======== RAW DATA ========
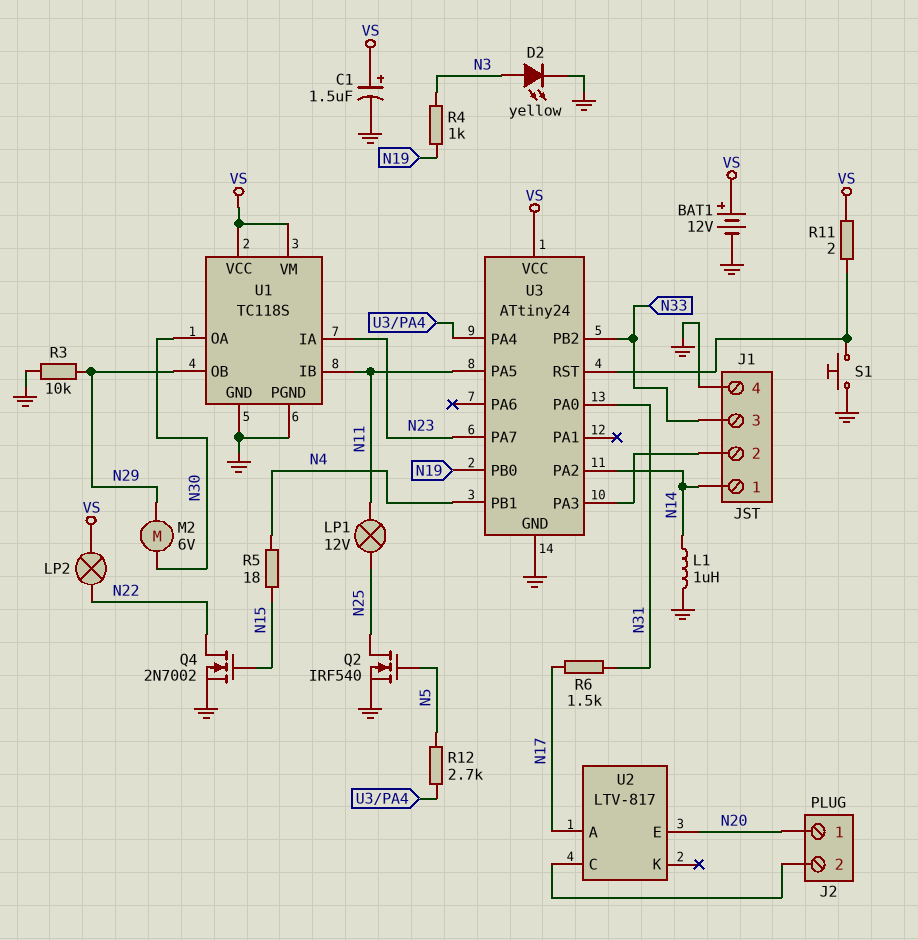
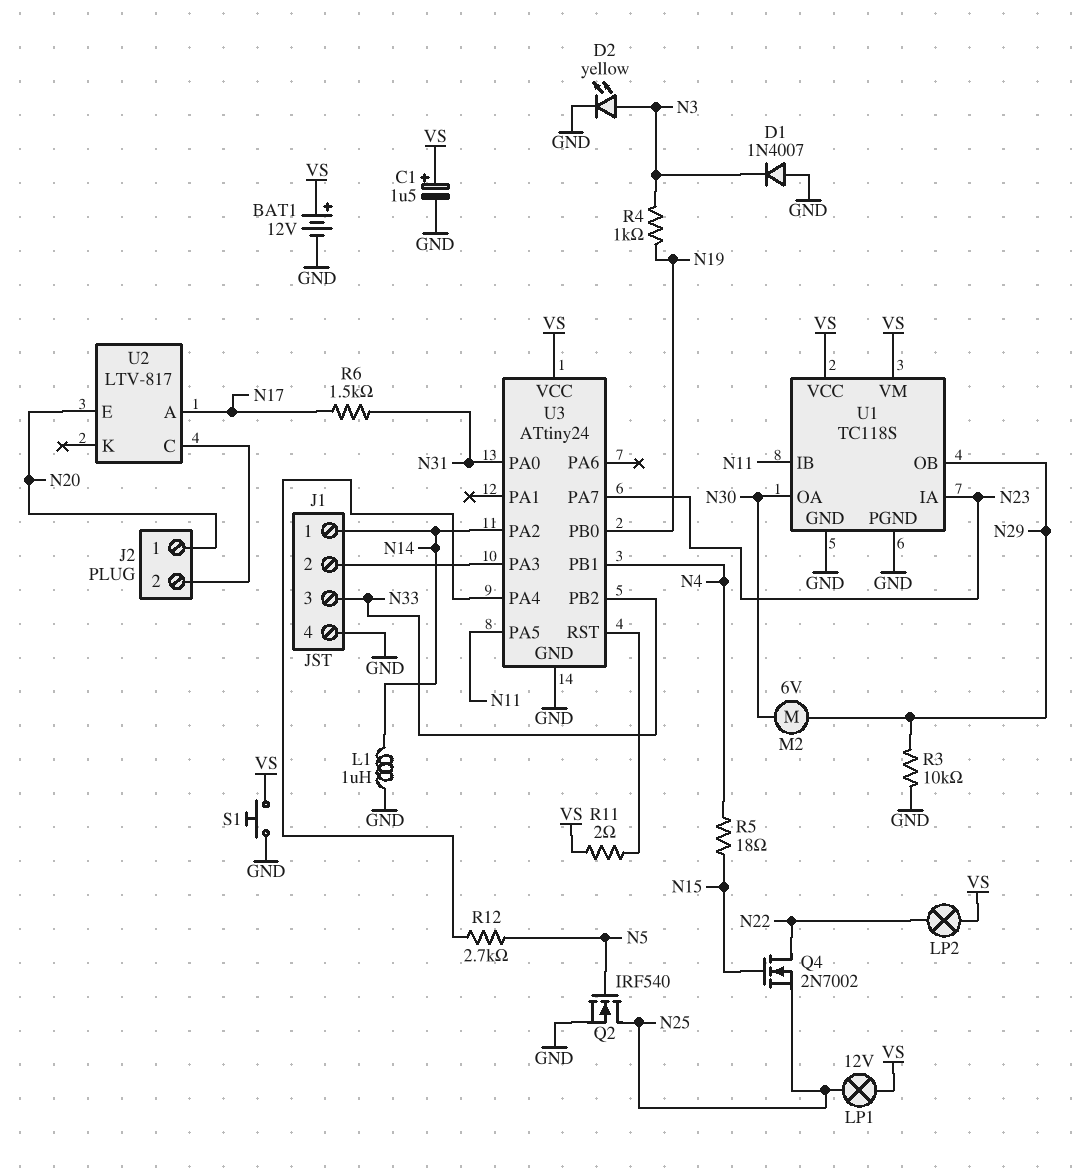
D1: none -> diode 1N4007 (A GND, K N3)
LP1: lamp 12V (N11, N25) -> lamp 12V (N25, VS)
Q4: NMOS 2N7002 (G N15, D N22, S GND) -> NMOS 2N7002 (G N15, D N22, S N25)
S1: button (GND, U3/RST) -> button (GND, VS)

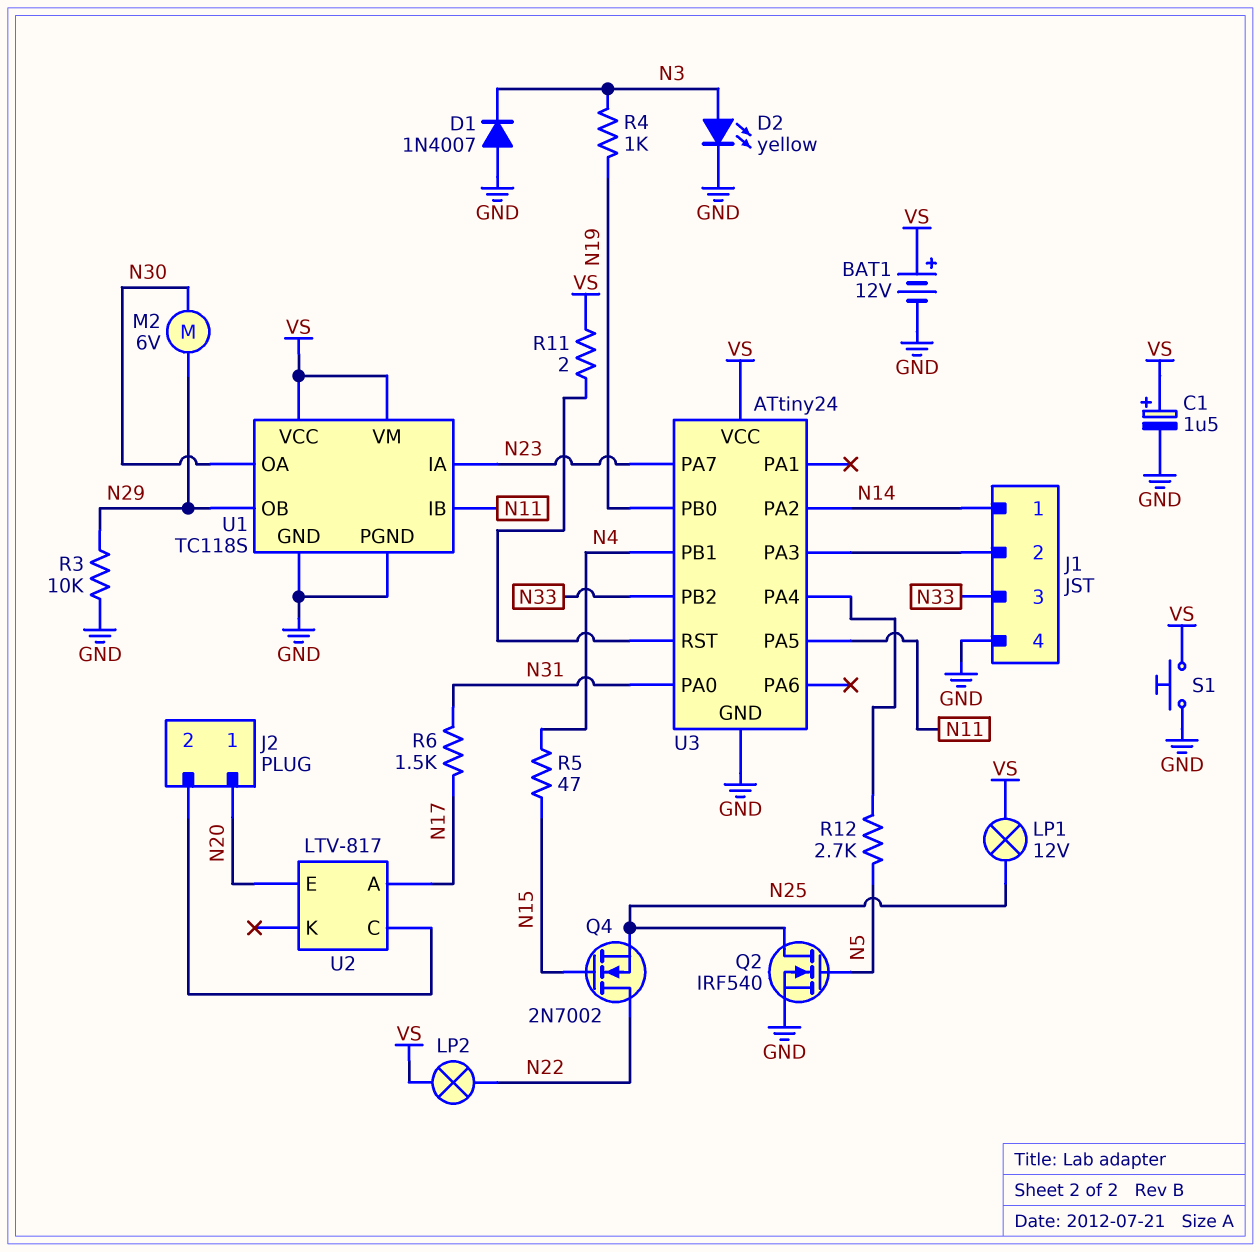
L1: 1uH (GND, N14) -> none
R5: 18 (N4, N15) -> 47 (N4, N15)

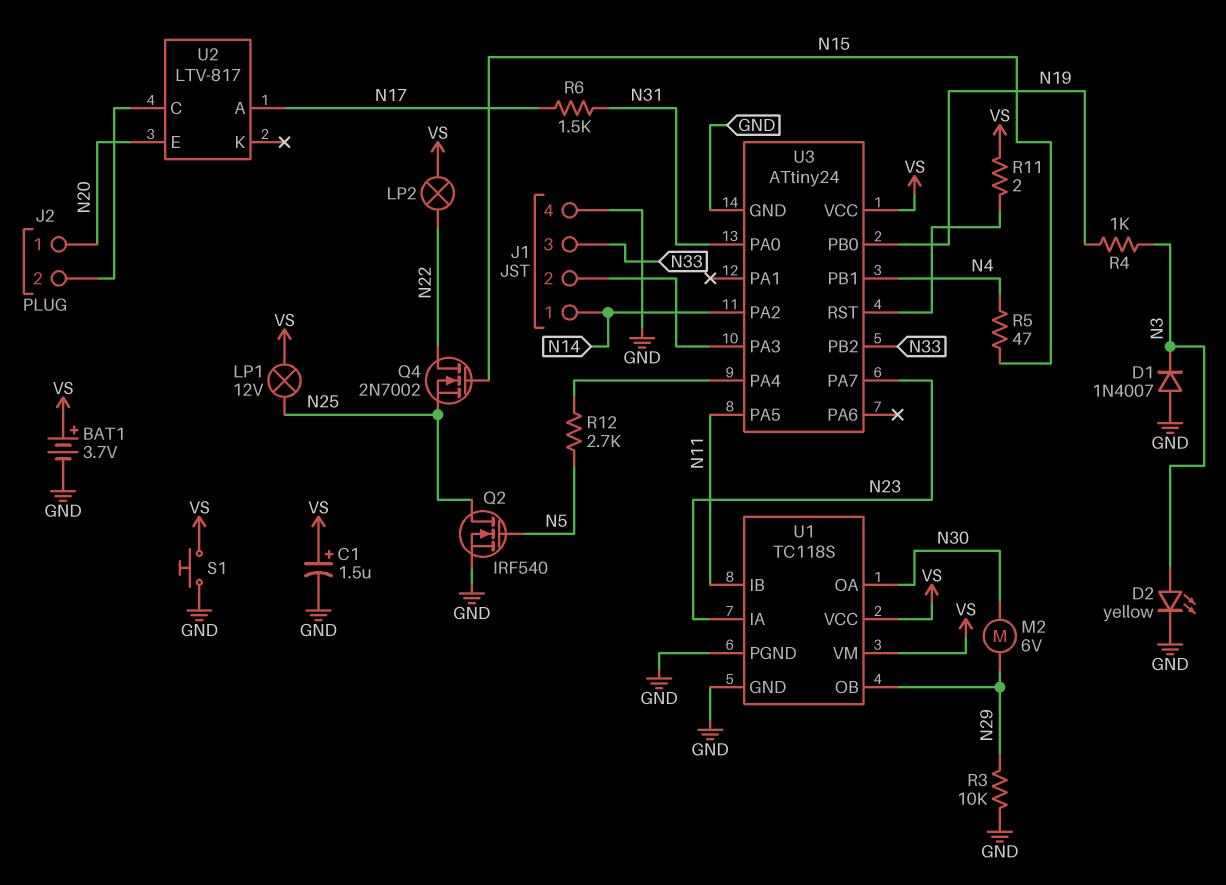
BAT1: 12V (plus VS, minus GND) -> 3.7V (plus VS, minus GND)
========
Count the lines above with the string "none"; report only that figure.

_REPLY_
2